Work order:
Each line below that carries the string "DGND" must appear in the answer.

Exercise material:
<<<<

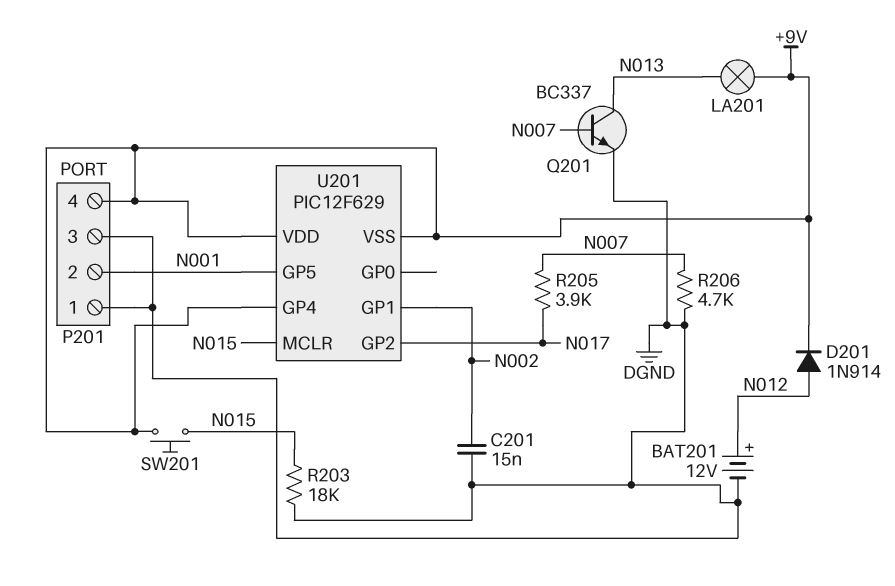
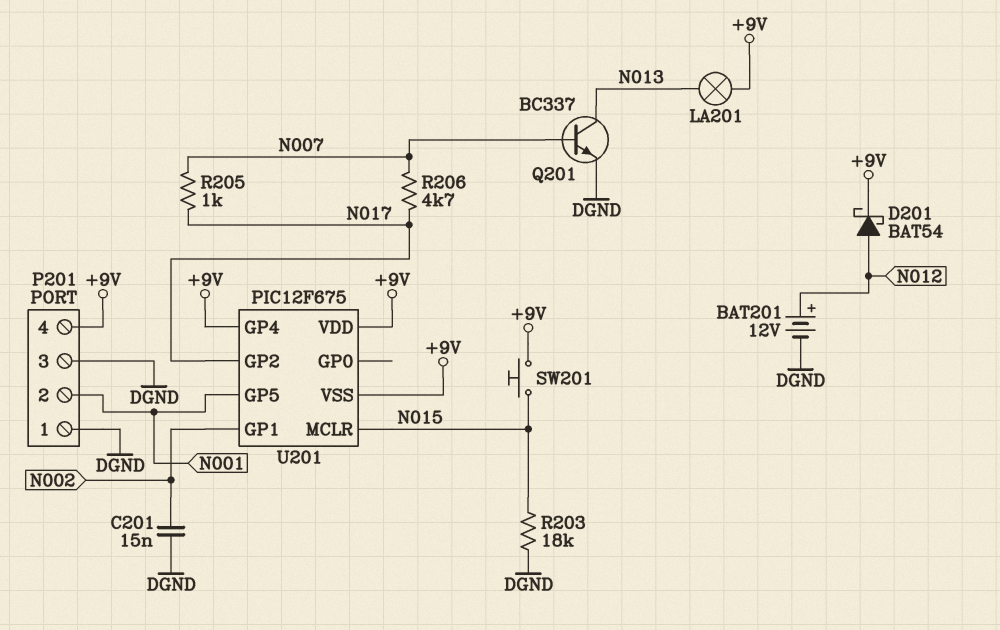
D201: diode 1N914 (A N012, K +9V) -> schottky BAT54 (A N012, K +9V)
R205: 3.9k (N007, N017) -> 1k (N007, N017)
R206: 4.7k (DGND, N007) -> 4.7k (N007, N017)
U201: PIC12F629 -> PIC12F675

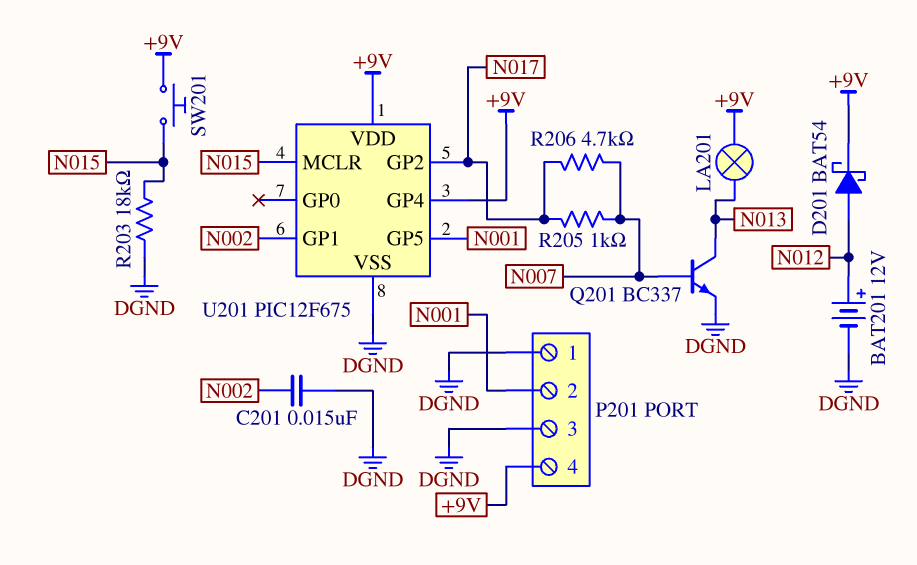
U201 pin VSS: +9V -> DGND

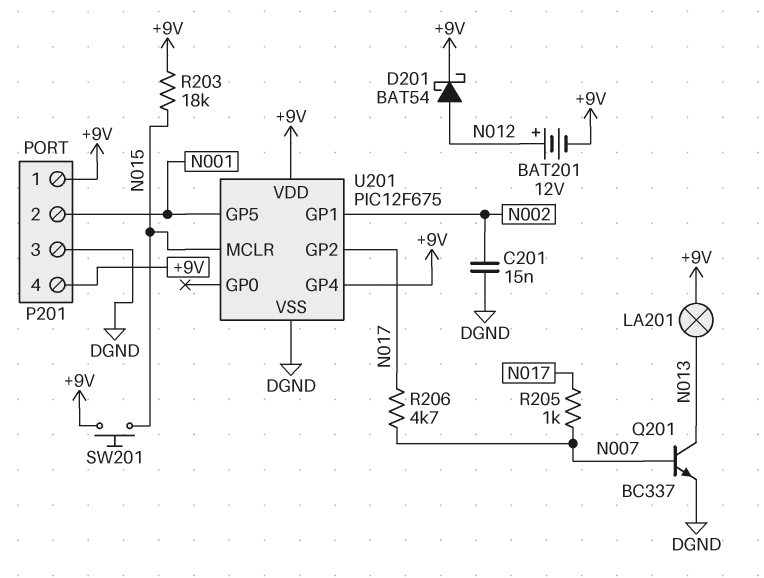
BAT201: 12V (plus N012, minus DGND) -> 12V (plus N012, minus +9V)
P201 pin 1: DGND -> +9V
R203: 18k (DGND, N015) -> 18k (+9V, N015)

>>>>

Your solution:
R206: 4.7k (DGND, N007) -> 4.7k (N007, N017)
U201 pin VSS: +9V -> DGND
BAT201: 12V (plus N012, minus DGND) -> 12V (plus N012, minus +9V)
P201 pin 1: DGND -> +9V
R203: 18k (DGND, N015) -> 18k (+9V, N015)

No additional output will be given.